======== Data ========
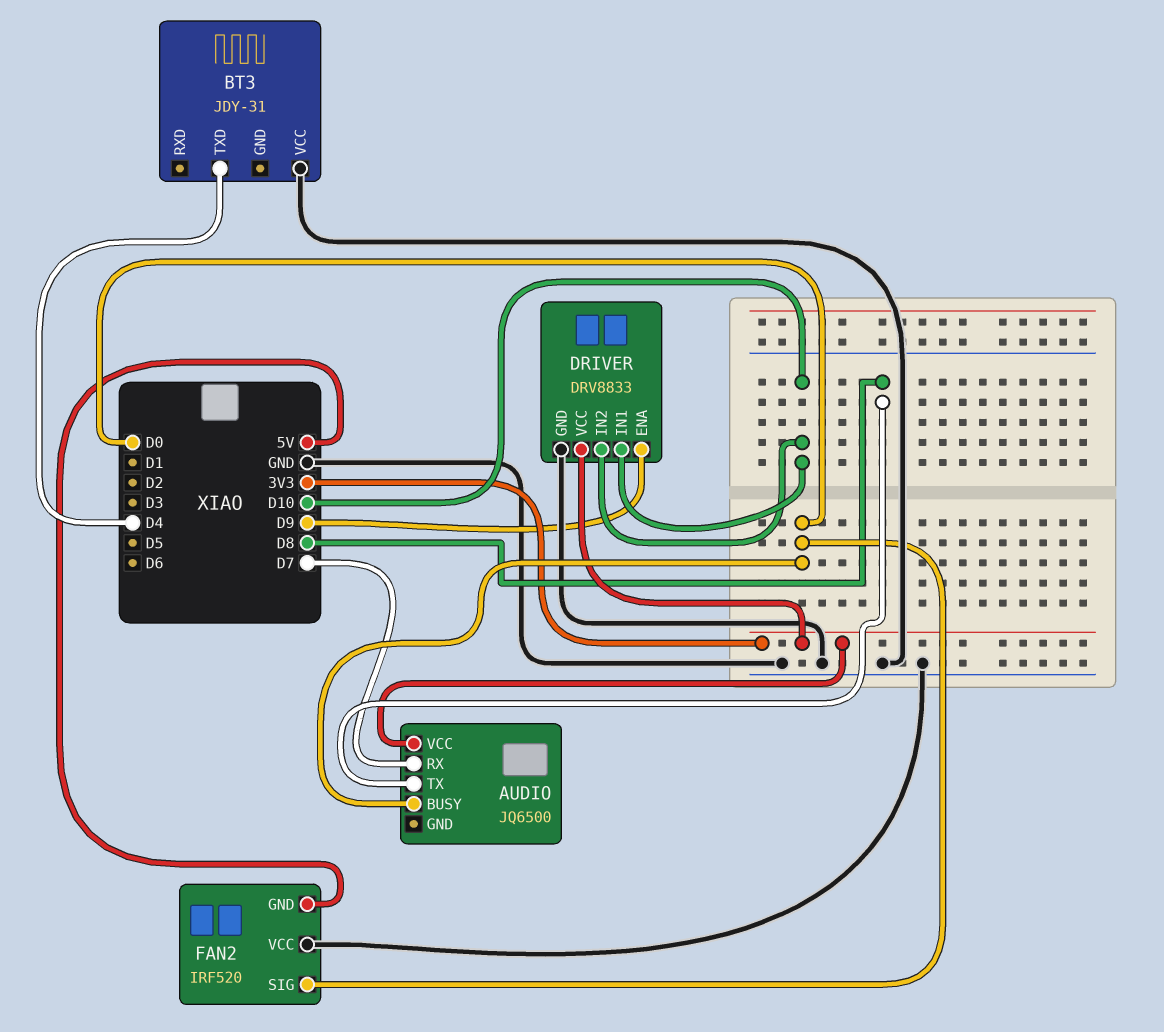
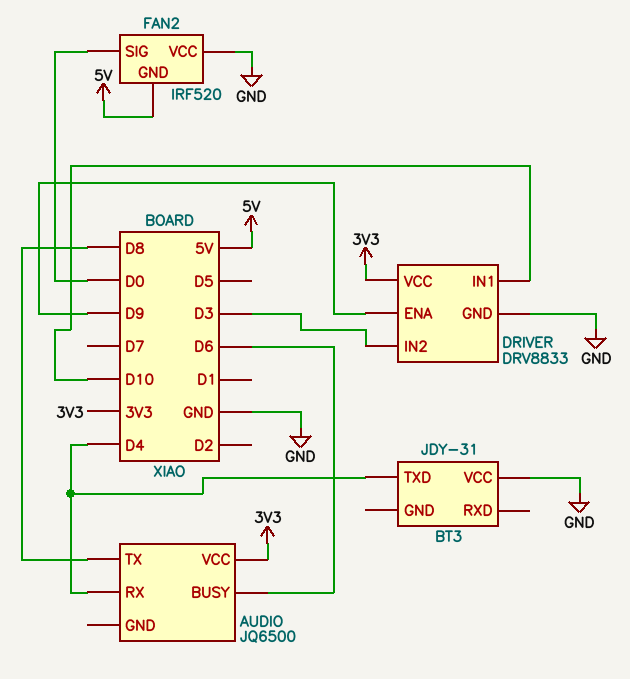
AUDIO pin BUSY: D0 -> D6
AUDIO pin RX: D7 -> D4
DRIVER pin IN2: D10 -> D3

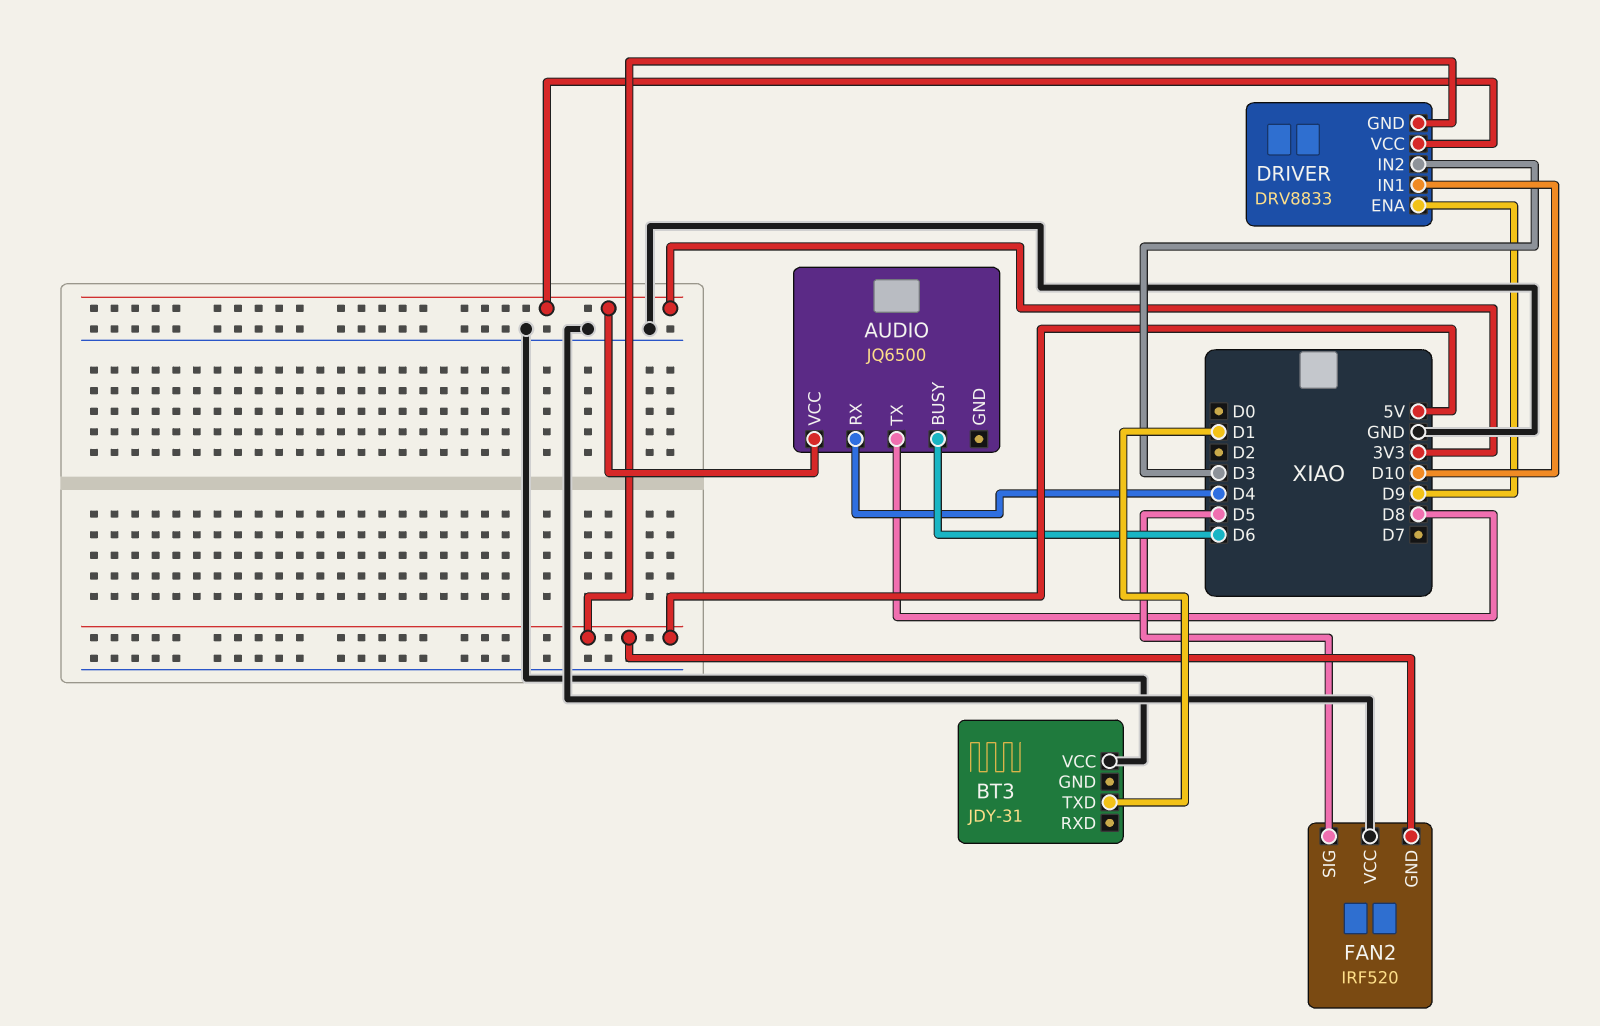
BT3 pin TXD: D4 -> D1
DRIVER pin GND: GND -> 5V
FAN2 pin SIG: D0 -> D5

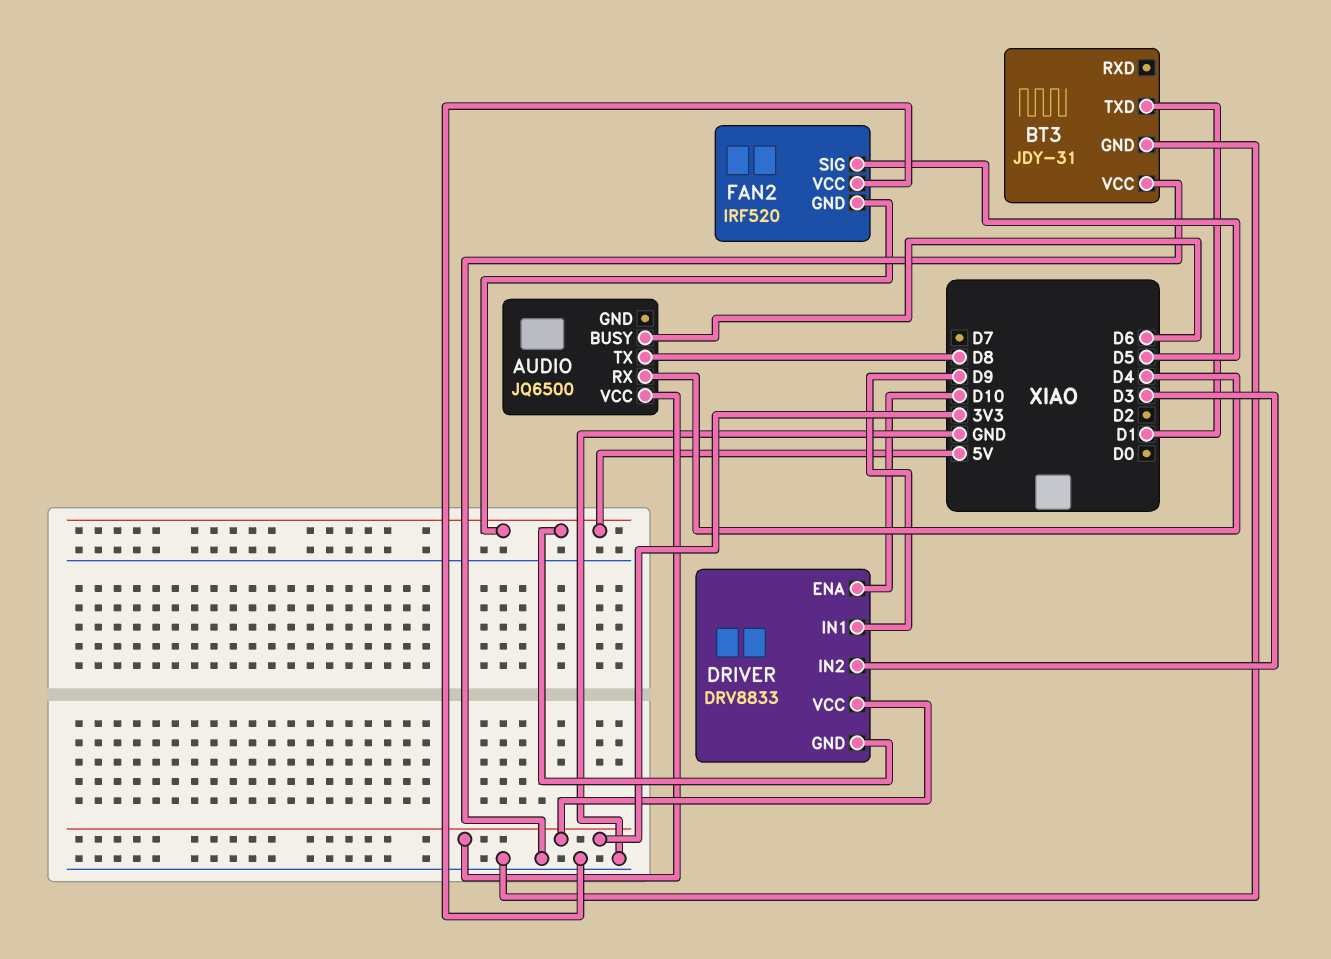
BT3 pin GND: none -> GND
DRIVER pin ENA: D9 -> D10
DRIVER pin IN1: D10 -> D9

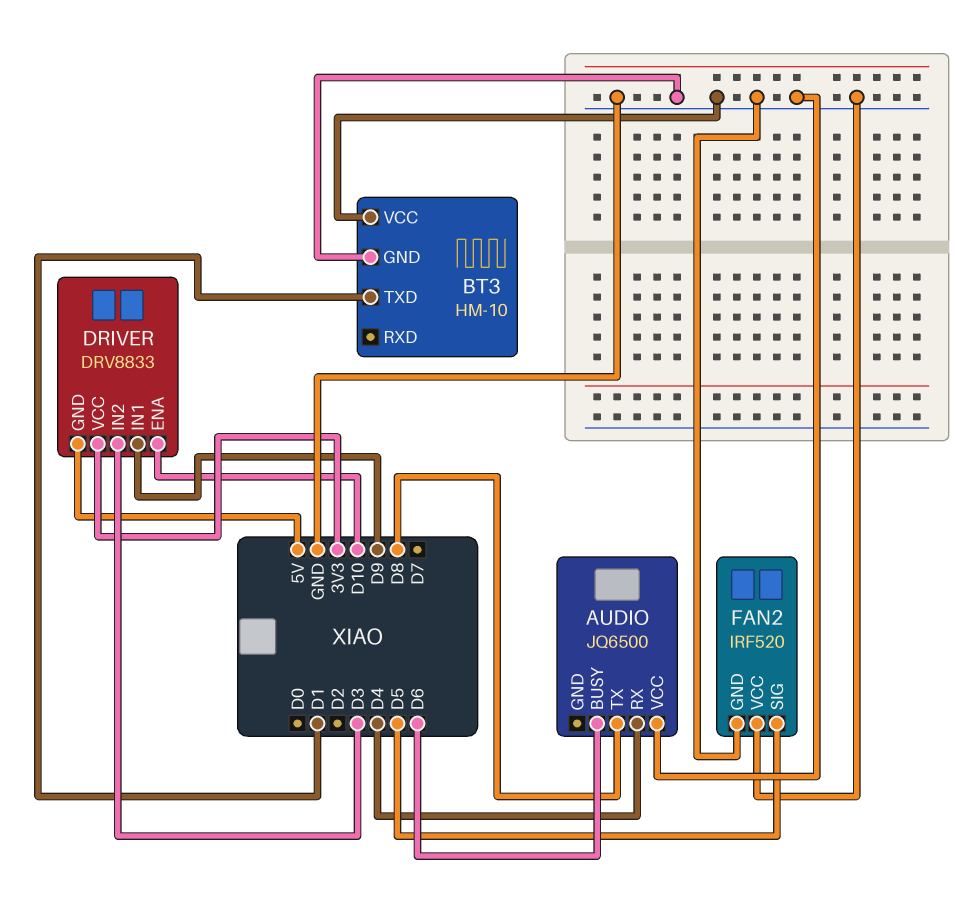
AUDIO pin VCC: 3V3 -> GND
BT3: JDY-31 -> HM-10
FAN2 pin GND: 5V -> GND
========
§ **Task goal**: Every entry is to be transcribed exactly, but the pictures are to be left out.

§ **Exercise response**:
AUDIO pin BUSY: D0 -> D6
AUDIO pin RX: D7 -> D4
DRIVER pin IN2: D10 -> D3

BT3 pin TXD: D4 -> D1
DRIVER pin GND: GND -> 5V
FAN2 pin SIG: D0 -> D5

BT3 pin GND: none -> GND
DRIVER pin ENA: D9 -> D10
DRIVER pin IN1: D10 -> D9

AUDIO pin VCC: 3V3 -> GND
BT3: JDY-31 -> HM-10
FAN2 pin GND: 5V -> GND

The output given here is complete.